PROVIDED RECORDS:
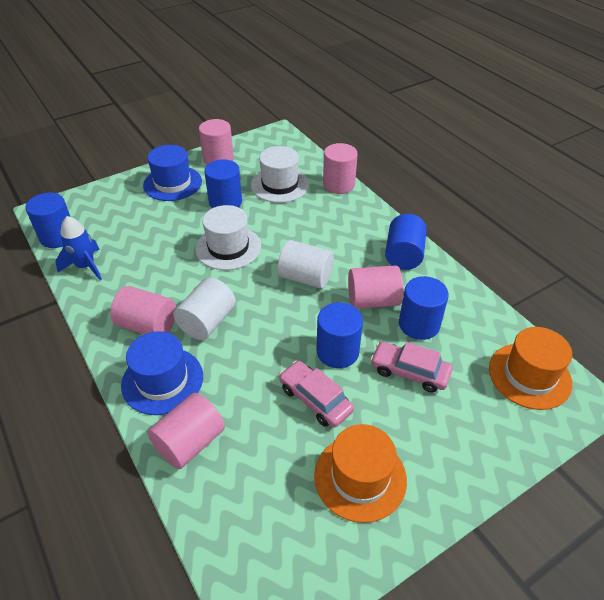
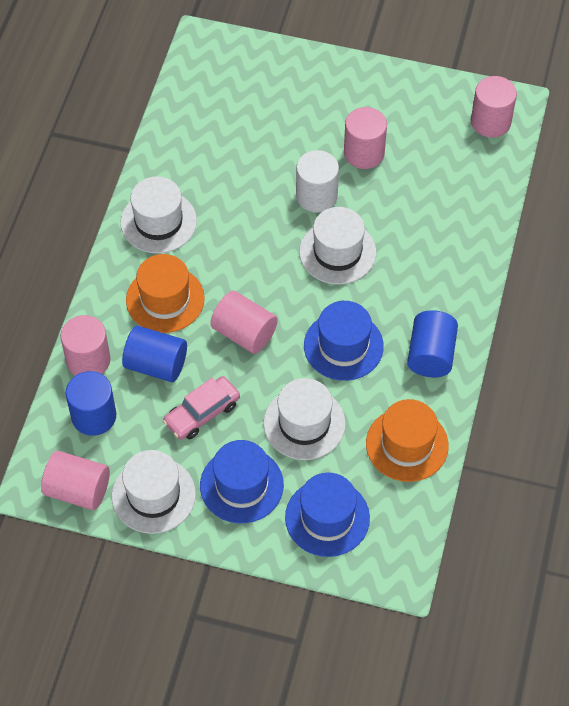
blue cylinder: 5 -> 3
blue hat: 2 -> 3
blue rocket: 1 -> 0
pink car: 2 -> 1
white cylinder: 2 -> 1
white hat: 2 -> 4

WHAT THE EXERCISE ASKS:
Search the material for the string "blue" and return each line that has it.

WRITTEN REPLY:
blue cylinder: 5 -> 3
blue hat: 2 -> 3
blue rocket: 1 -> 0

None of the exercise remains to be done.